- **Aim of the task**: With the pictures left out, reproduce exactly the lines from the one containing "green teddy bear: 2 -> 4" through the final line of the entries.

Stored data
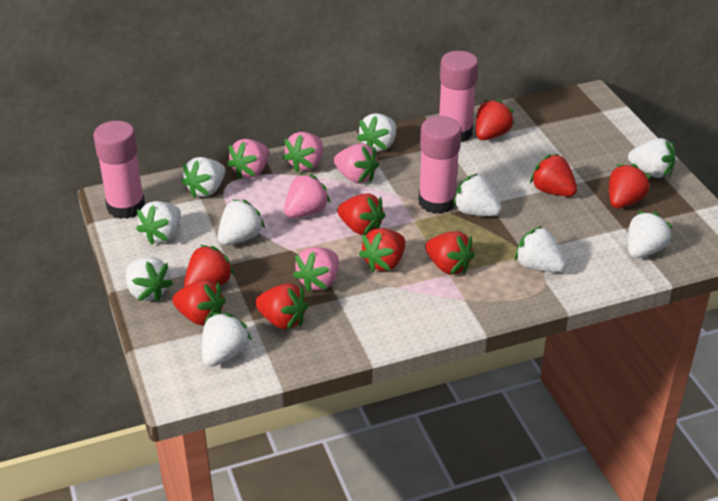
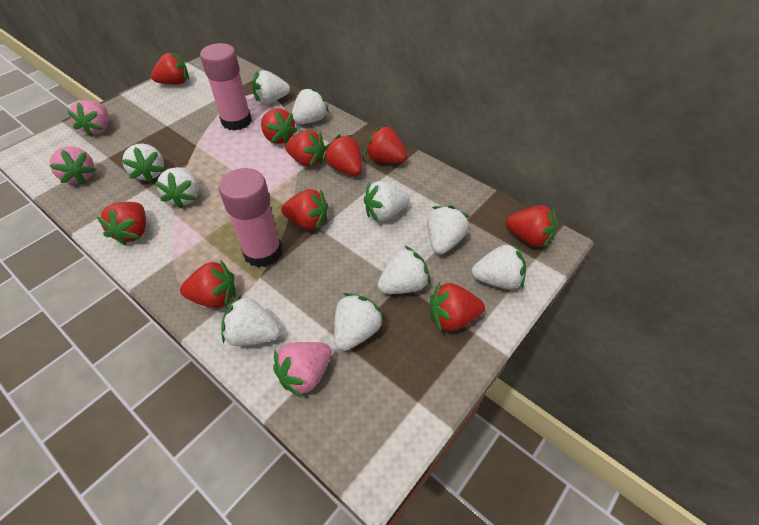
pink glue stick: 3 -> 2
pink strawberry: 5 -> 3
red strawberry: 9 -> 10

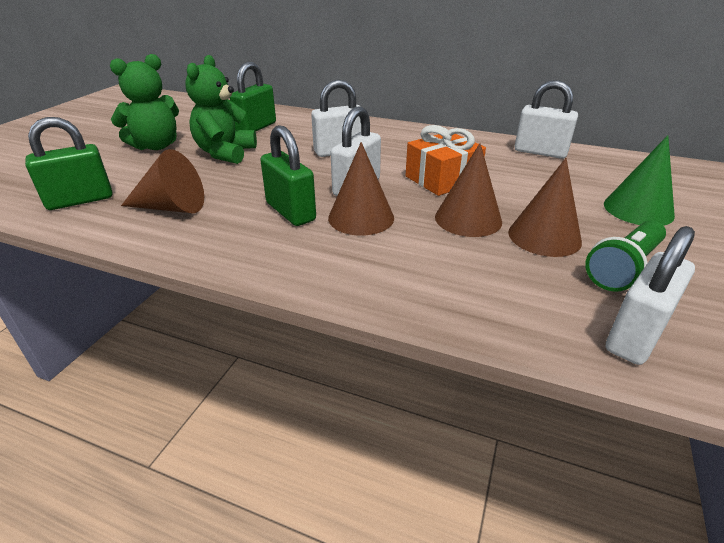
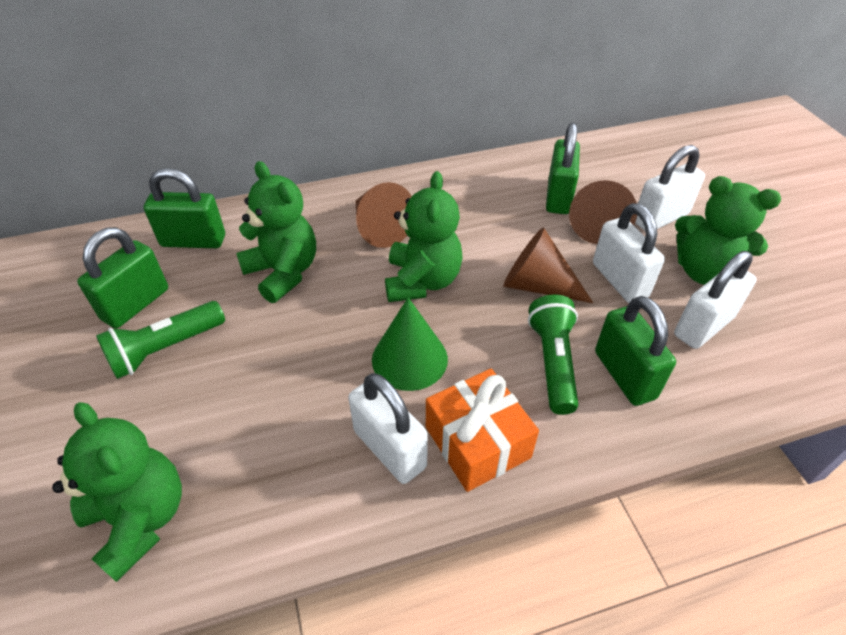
brown cone: 4 -> 3
green flashlight: 1 -> 2
green padlock: 3 -> 4
green teddy bear: 2 -> 4

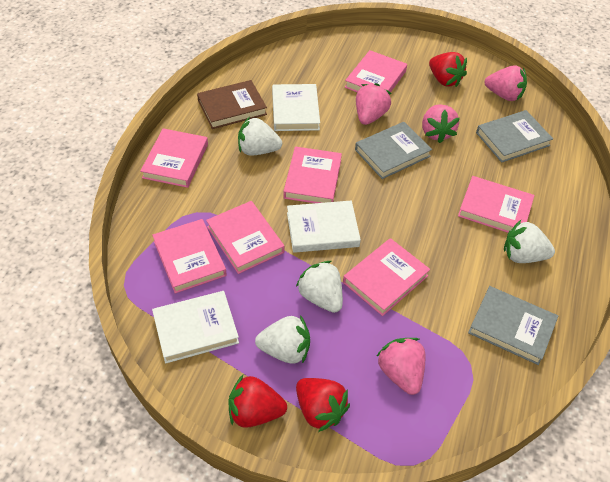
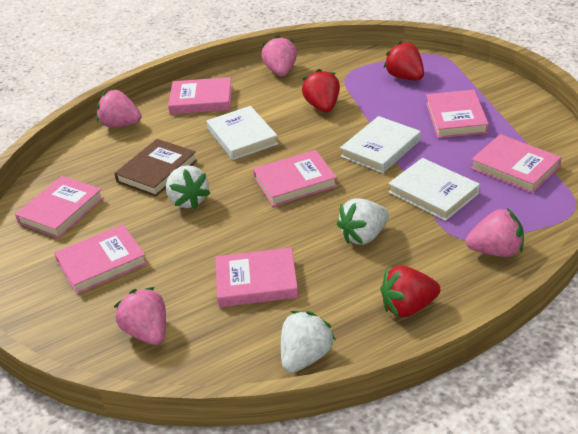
grey book: 3 -> 0
white strawberry: 4 -> 3

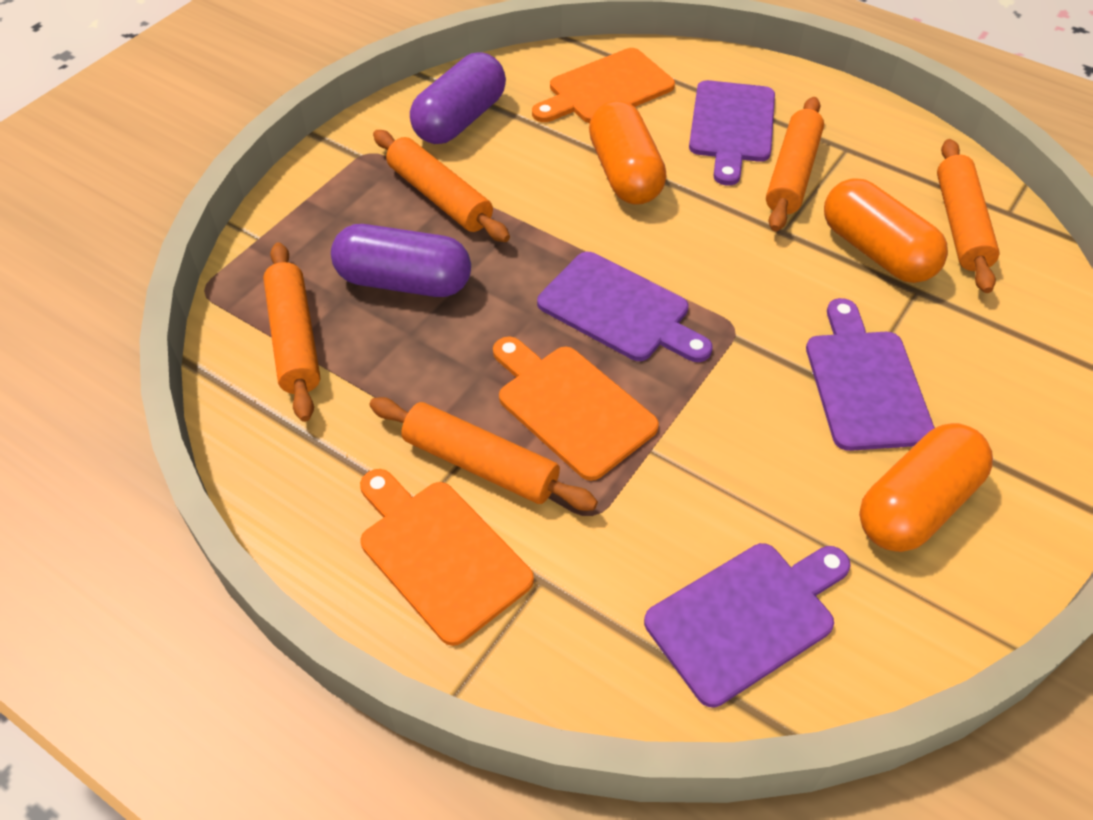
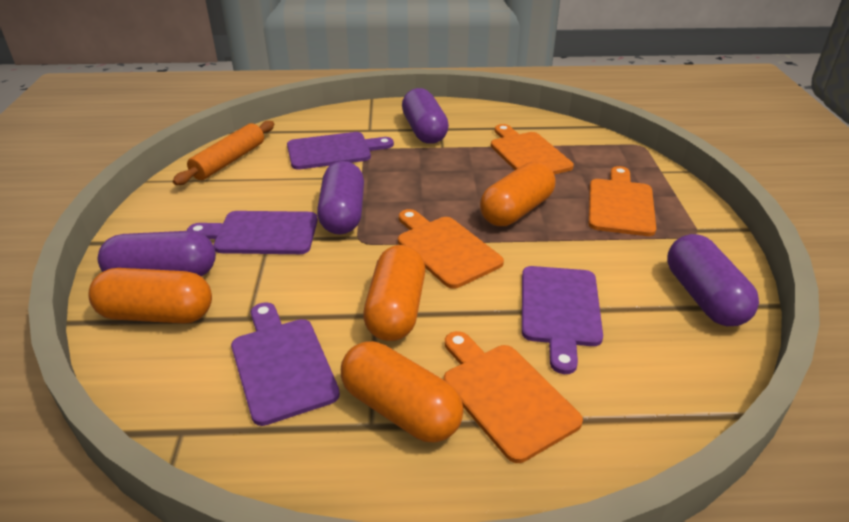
orange capsule: 3 -> 4
orange cutting board: 3 -> 4
orange rolling pin: 5 -> 1
purple capsule: 2 -> 4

- **Output below**:
green teddy bear: 2 -> 4

grey book: 3 -> 0
white strawberry: 4 -> 3

orange capsule: 3 -> 4
orange cutting board: 3 -> 4
orange rolling pin: 5 -> 1
purple capsule: 2 -> 4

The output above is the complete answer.